◆ PROBLEM DESCRIPTION: If a record holds a picture, leave the picture out and restate everything else word for word.

◆ STORED DATA:
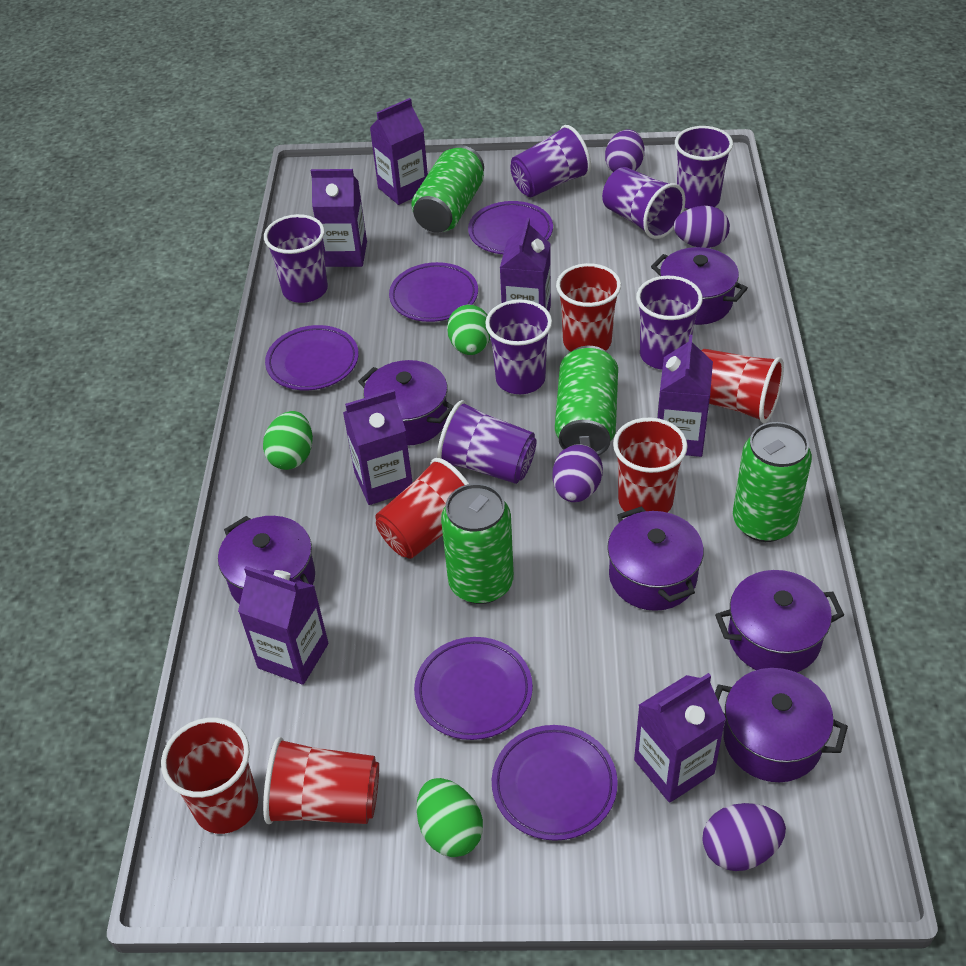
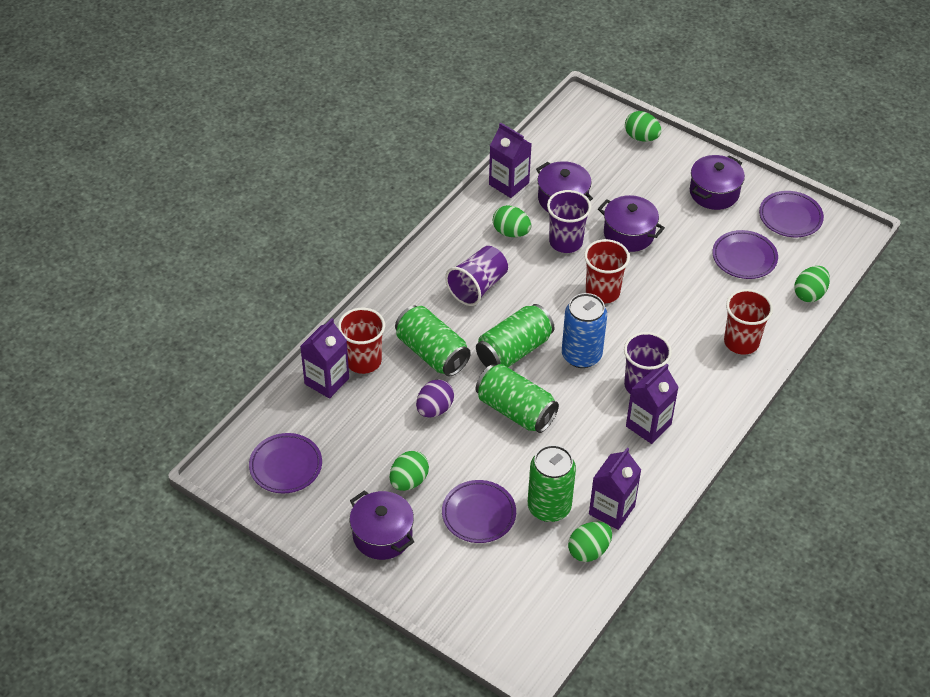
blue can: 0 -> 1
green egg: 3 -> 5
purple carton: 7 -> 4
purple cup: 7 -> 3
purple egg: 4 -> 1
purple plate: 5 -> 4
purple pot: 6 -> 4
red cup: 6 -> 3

◆ YOUR RESPONSE:
blue can: 0 -> 1
green egg: 3 -> 5
purple carton: 7 -> 4
purple cup: 7 -> 3
purple egg: 4 -> 1
purple plate: 5 -> 4
purple pot: 6 -> 4
red cup: 6 -> 3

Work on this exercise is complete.